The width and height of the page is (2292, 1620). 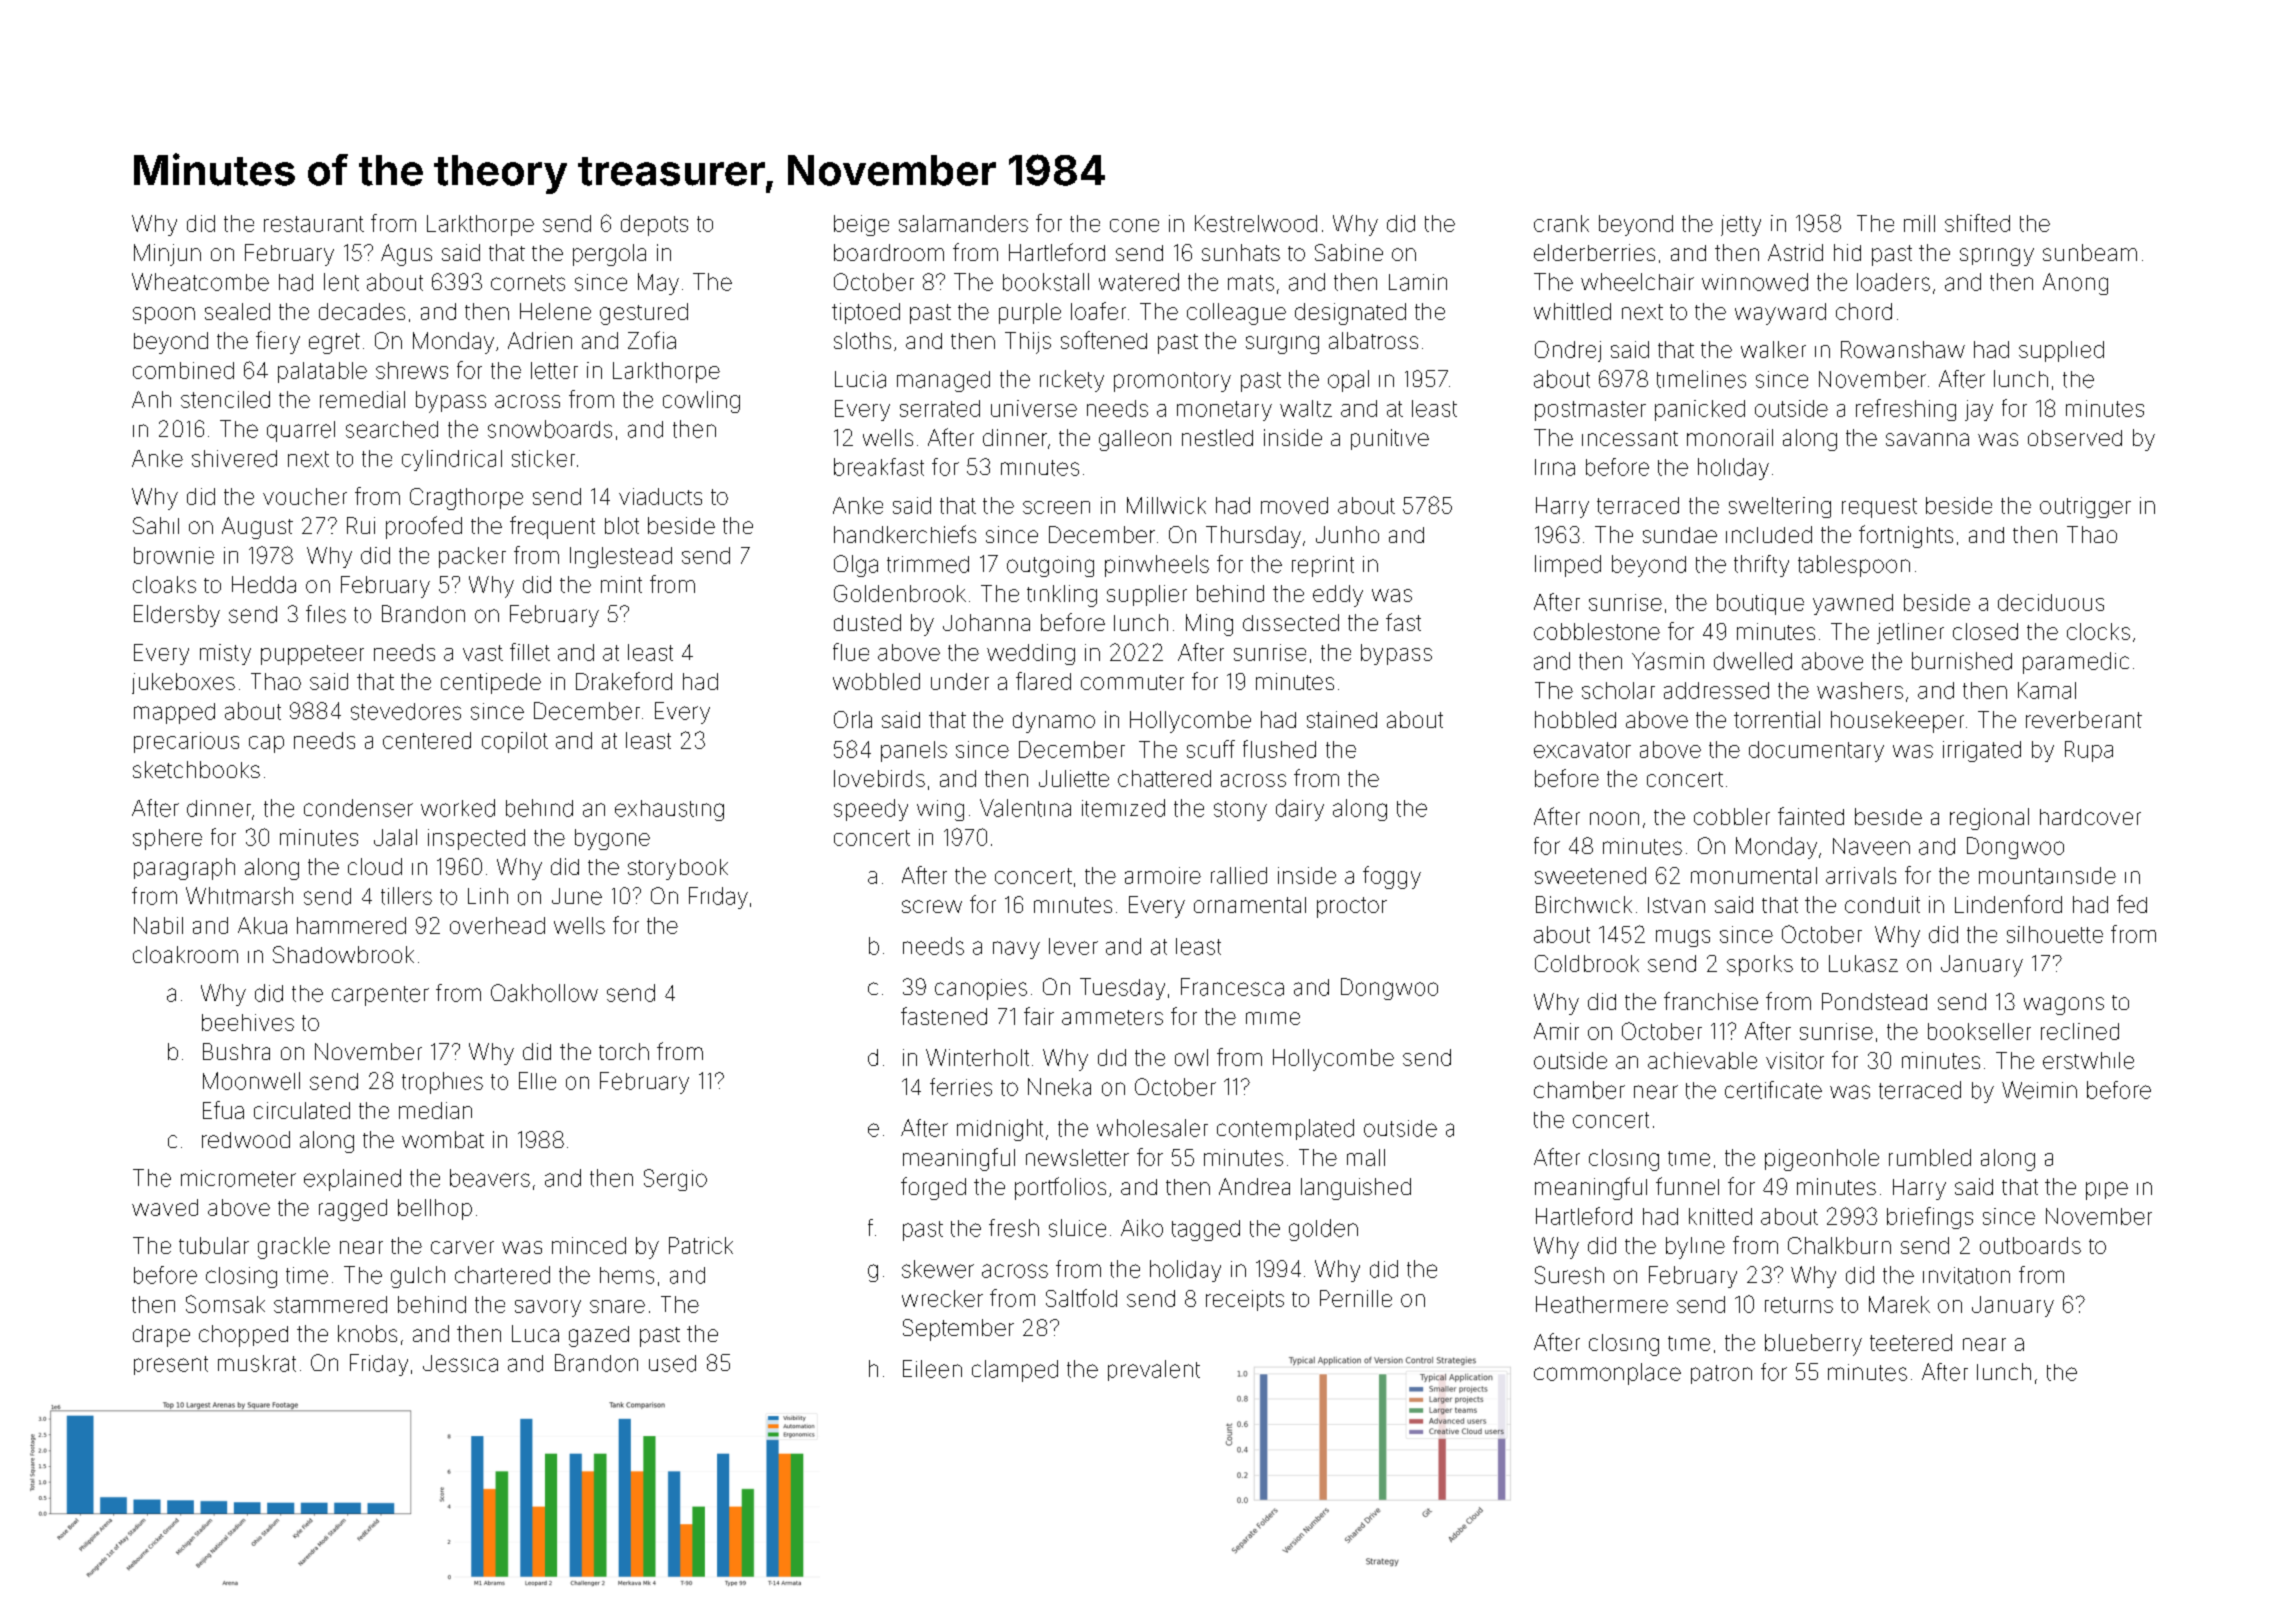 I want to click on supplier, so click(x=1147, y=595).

--

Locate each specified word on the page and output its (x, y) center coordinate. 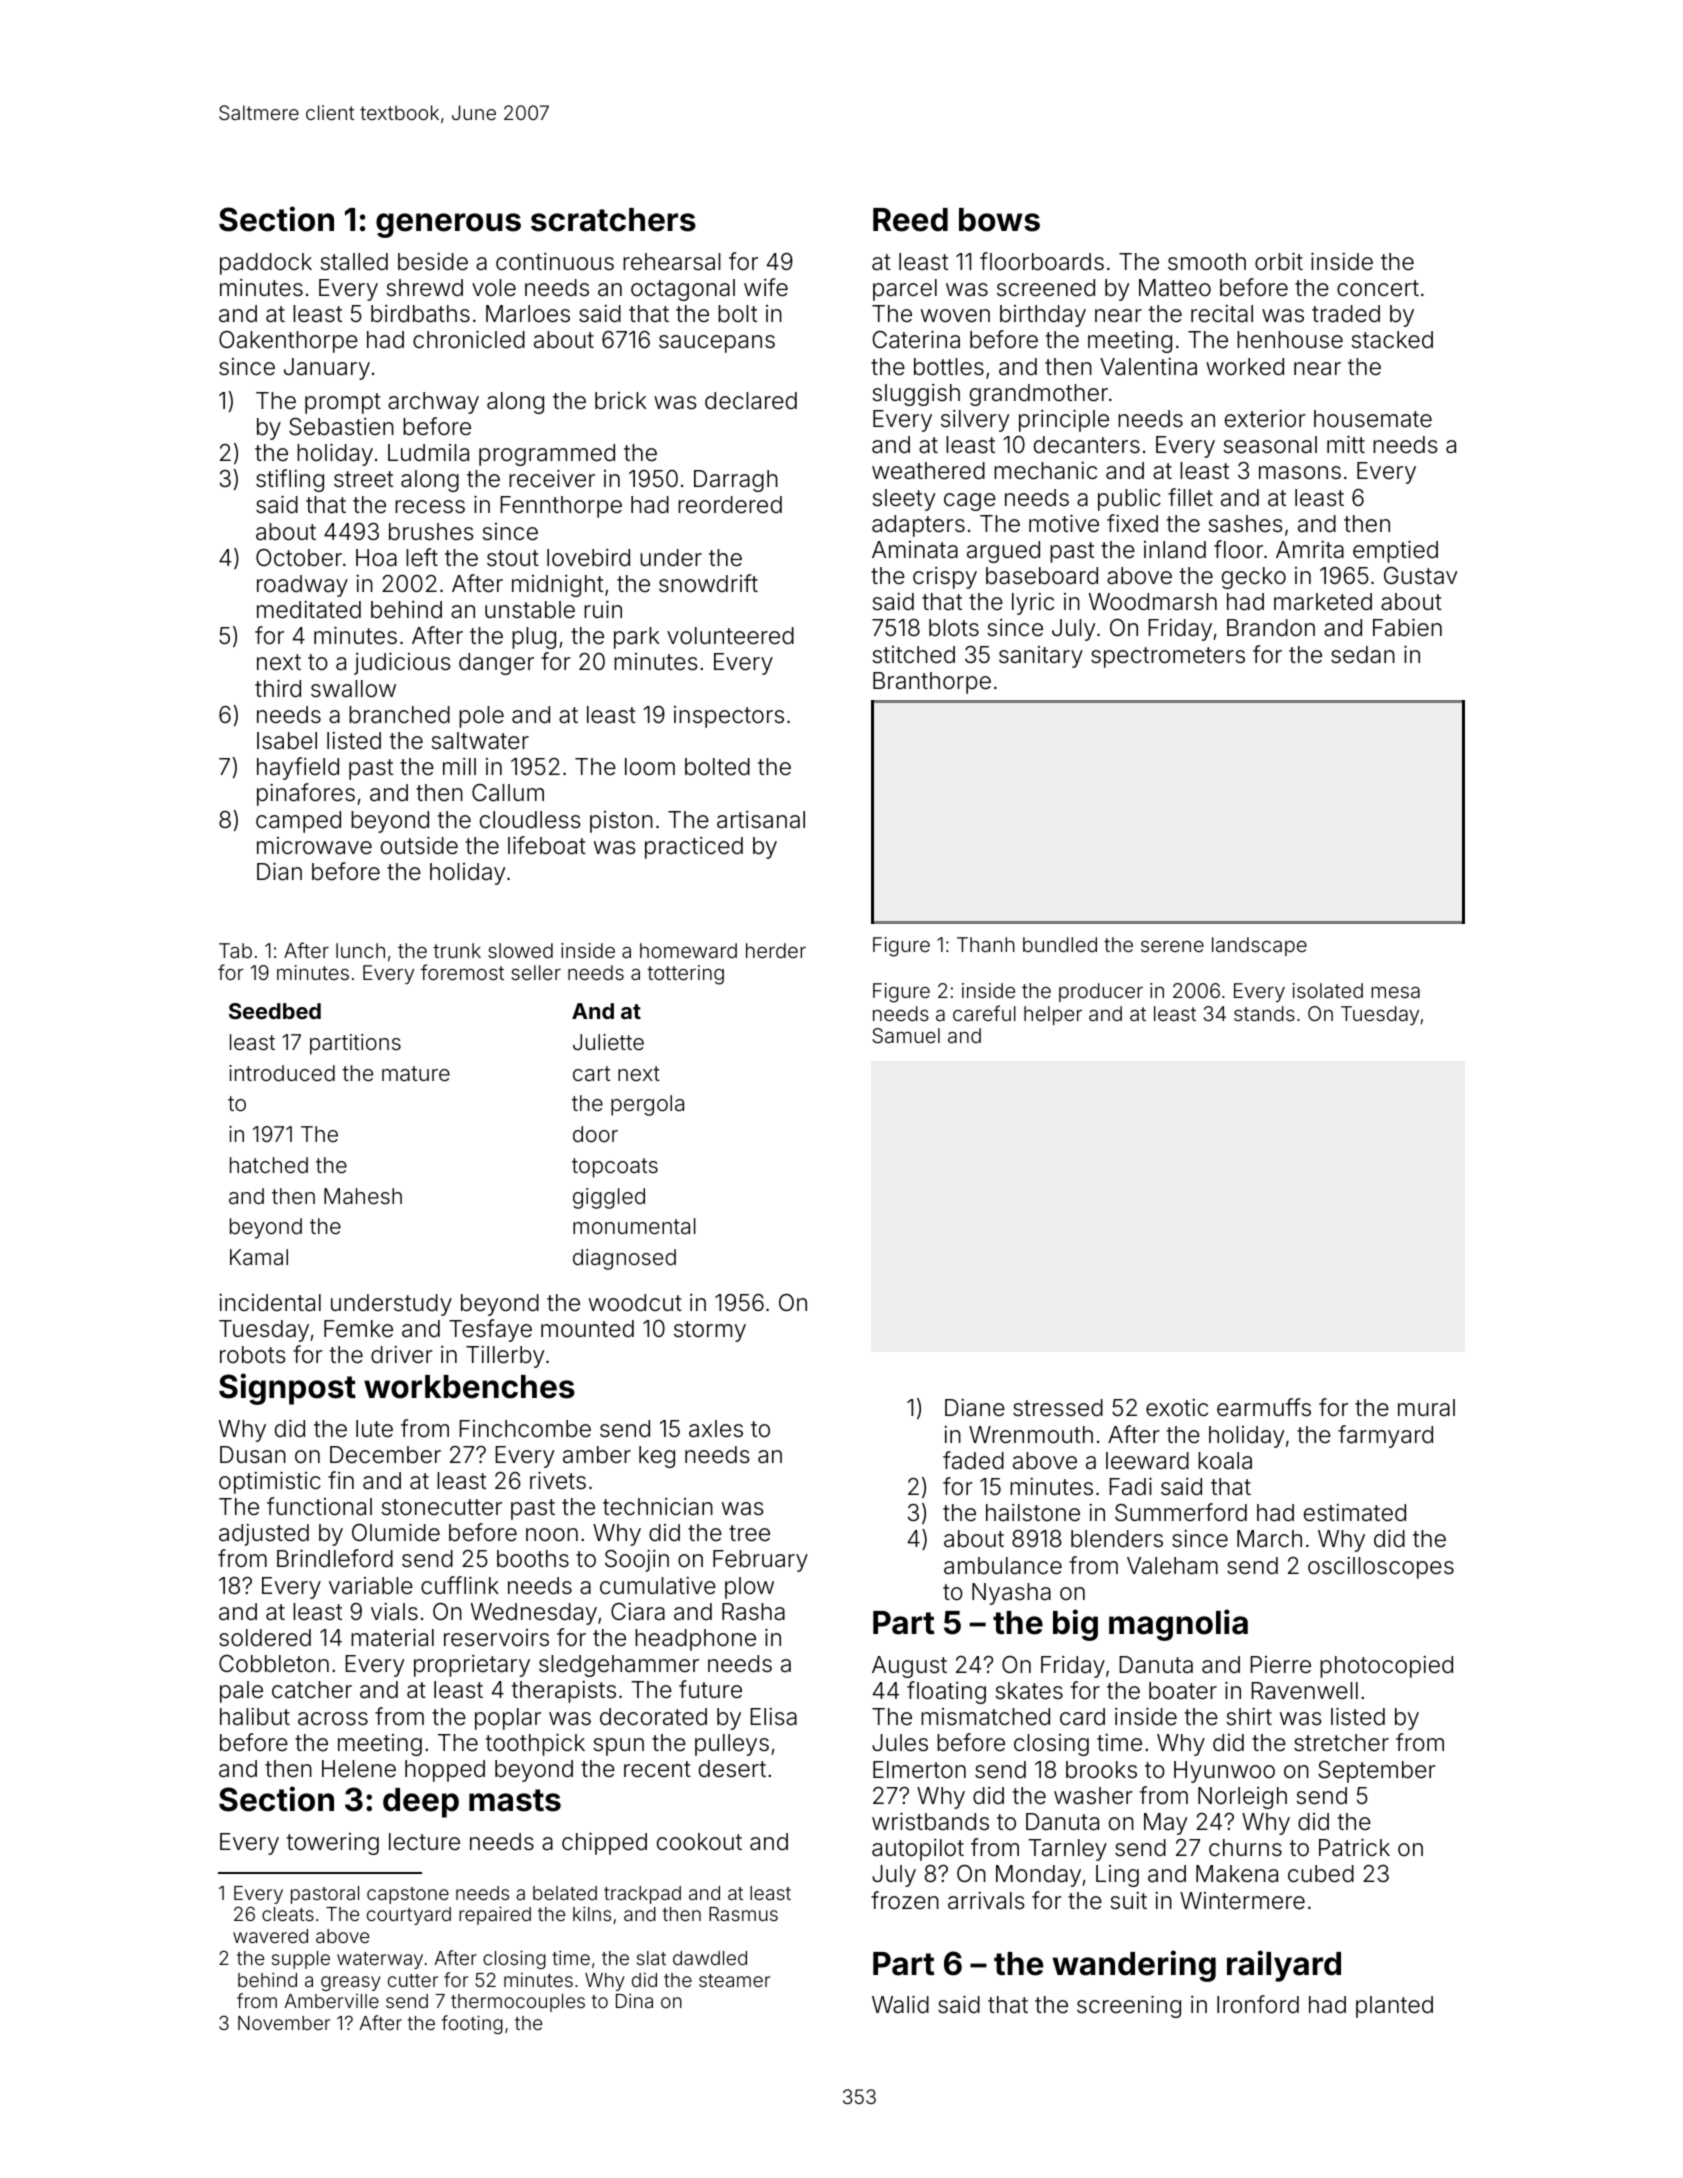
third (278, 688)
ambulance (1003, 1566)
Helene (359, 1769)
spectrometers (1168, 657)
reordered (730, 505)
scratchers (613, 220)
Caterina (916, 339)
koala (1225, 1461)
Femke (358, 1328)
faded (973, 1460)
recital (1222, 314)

__Task to complete__. Print the lines again without any change, starting from the line that contains "reordered (730, 505)" and continuing up to and including the line that contains "recital (1222, 314)".

__Task solution__.
reordered (730, 505)
scratchers (613, 220)
Caterina (916, 339)
koala (1225, 1461)
Femke (358, 1328)
faded (973, 1460)
recital (1222, 314)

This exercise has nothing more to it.